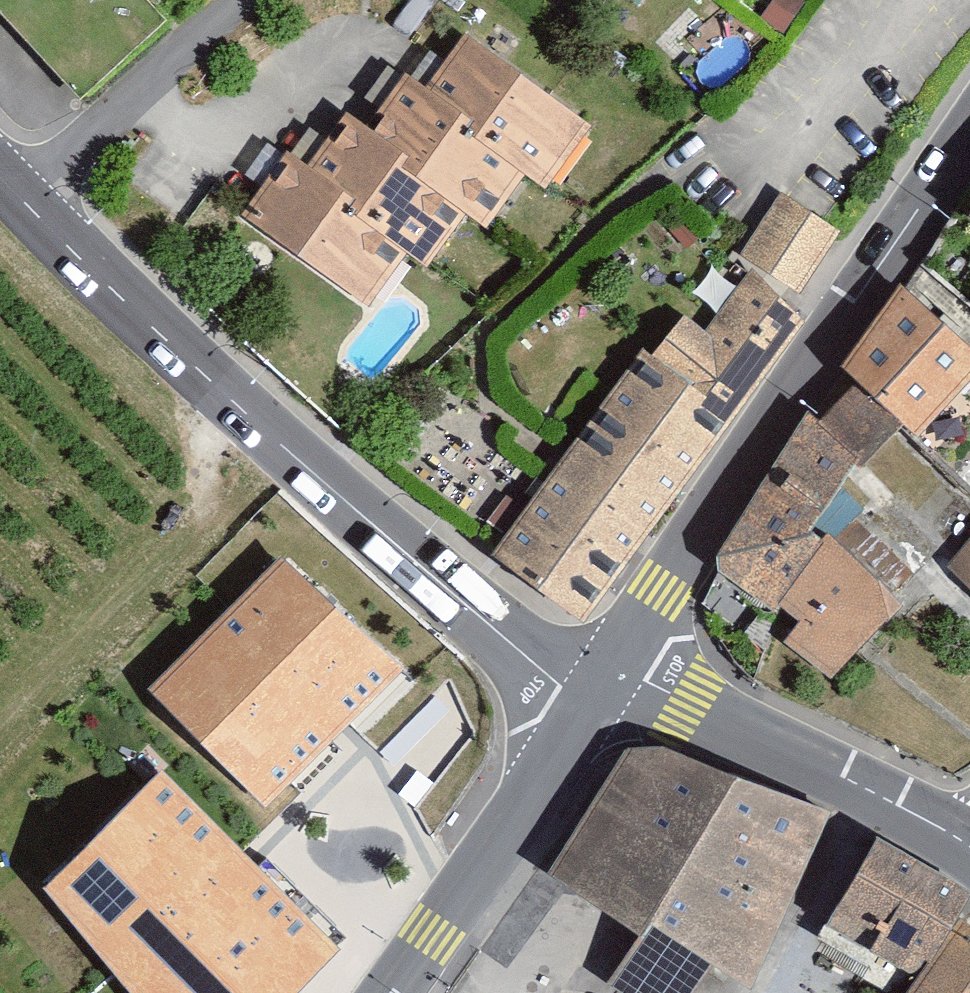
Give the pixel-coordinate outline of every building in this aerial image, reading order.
[(240,222),(370,312),(406,261),(430,278),(467,225),(490,241),(527,187),(548,201),(594,134),(474,51),(438,103),(412,85),(378,134),(348,114),(310,168),(288,153),(240,222)] [(782,194),(742,256),(803,294),(843,233),(825,221),(782,194)] [(645,351),(494,555),(582,622),(803,322),(755,270),(705,333),(684,316),(645,351)] [(718,555),(718,572),(775,613),(801,621),(786,644),(833,678),(903,608),(829,532),(815,532),(869,464),(901,431),(920,440),(969,380),(969,350),(901,289),(843,369),(857,385),(819,423),(808,414),(718,555)] [(943,568),(969,591),(969,537),(943,568)] [(282,557),(151,692),(266,803),(397,668),(282,557)] [(552,882),(640,939),(609,980),(627,992),(699,992),(717,972),(754,992),(756,992),(831,813),(665,756),(624,756),(552,882)] [(36,890),(134,992),(292,992),(333,953),(161,772),(36,890)] [(915,992),(969,992),(969,914),(886,849),(828,918),(918,989),(915,992)]
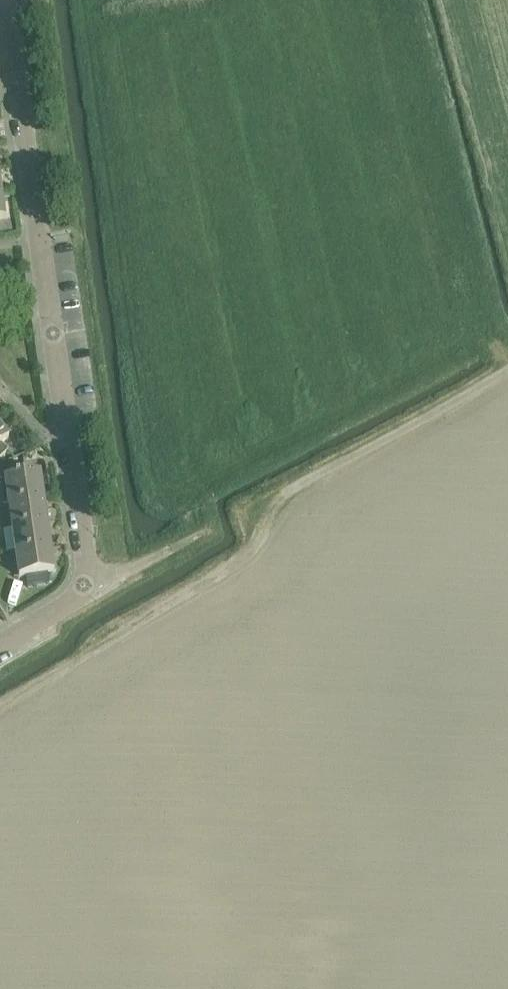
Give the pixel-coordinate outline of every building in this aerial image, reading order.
[(10,439),(0,428),(0,448),(10,439)] [(5,480),(8,505),(43,500),(39,475),(5,480)] [(8,505),(12,529),(47,524),(43,500),(8,505)] [(12,529),(15,554),(50,548),(47,524),(12,529)] [(54,573),(50,548),(15,554),(19,579),(54,573)]
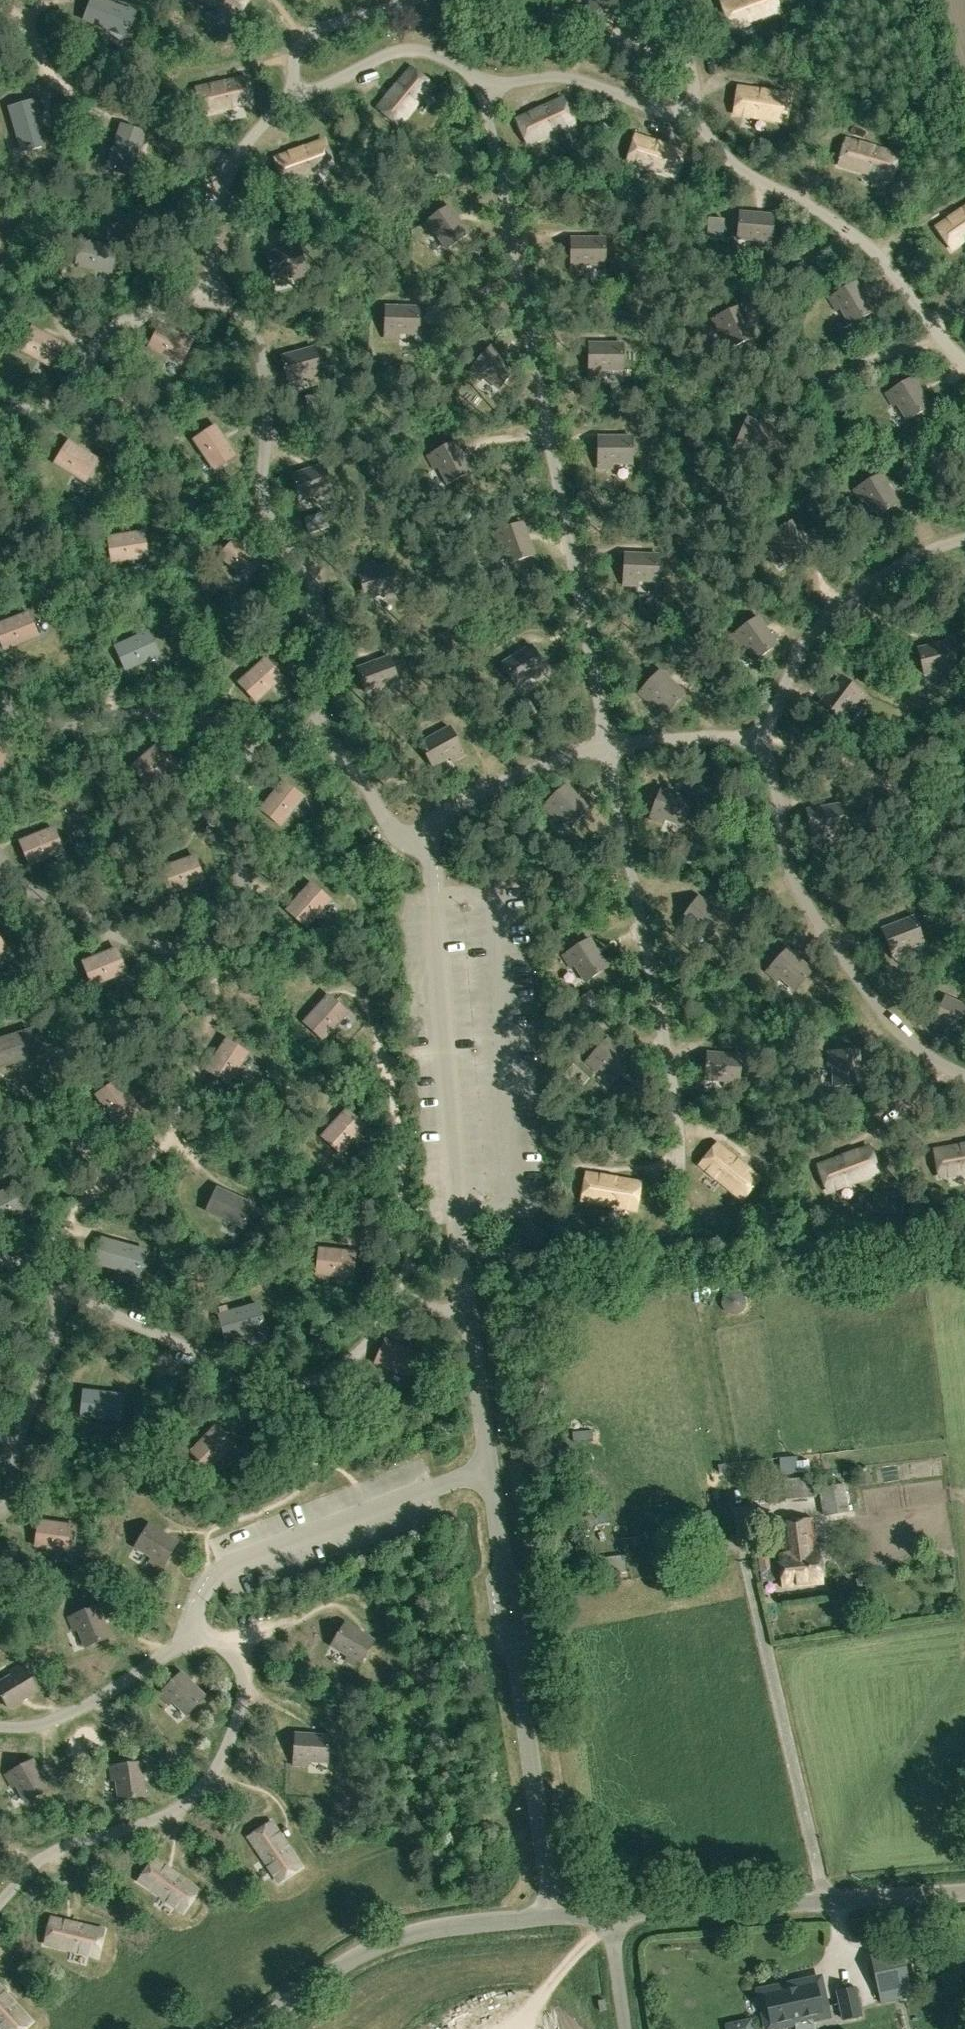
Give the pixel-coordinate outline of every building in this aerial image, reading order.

Your assignment:
Output the records above exactly as they are, leaving out the pictures.

Output of the exercise:
Give the pixel-coordinate outline of every building in this aerial image, reading order.
[(240,222),(370,312),(406,261),(430,278),(467,225),(490,241),(527,187),(548,201),(594,134),(474,51),(438,103),(412,85),(378,134),(348,114),(310,168),(288,153),(240,222)] [(782,194),(742,256),(803,294),(843,233),(825,221),(782,194)] [(645,351),(494,555),(582,622),(803,322),(755,270),(705,333),(684,316),(645,351)] [(718,555),(718,572),(775,613),(801,621),(786,644),(833,678),(903,608),(829,532),(815,532),(869,464),(901,431),(920,440),(969,380),(969,350),(901,289),(843,369),(857,385),(819,423),(808,414),(718,555)] [(943,568),(969,591),(969,537),(943,568)] [(282,557),(151,692),(266,803),(397,668),(282,557)] [(552,882),(640,939),(609,980),(627,992),(699,992),(717,972),(754,992),(756,992),(831,813),(665,756),(624,756),(552,882)] [(36,890),(134,992),(292,992),(333,953),(161,772),(36,890)] [(915,992),(969,992),(969,914),(886,849),(828,918),(918,989),(915,992)]
Give the pixel-coordinate outline of every building in this aerial image, reading order.
[(10,439),(0,428),(0,448),(10,439)] [(5,480),(8,505),(43,500),(39,475),(5,480)] [(8,505),(12,529),(47,524),(43,500),(8,505)] [(12,529),(15,554),(50,548),(47,524),(12,529)] [(54,573),(50,548),(15,554),(19,579),(54,573)]
Give the pixel-coordinate outline of every building in this aerial image, reading order.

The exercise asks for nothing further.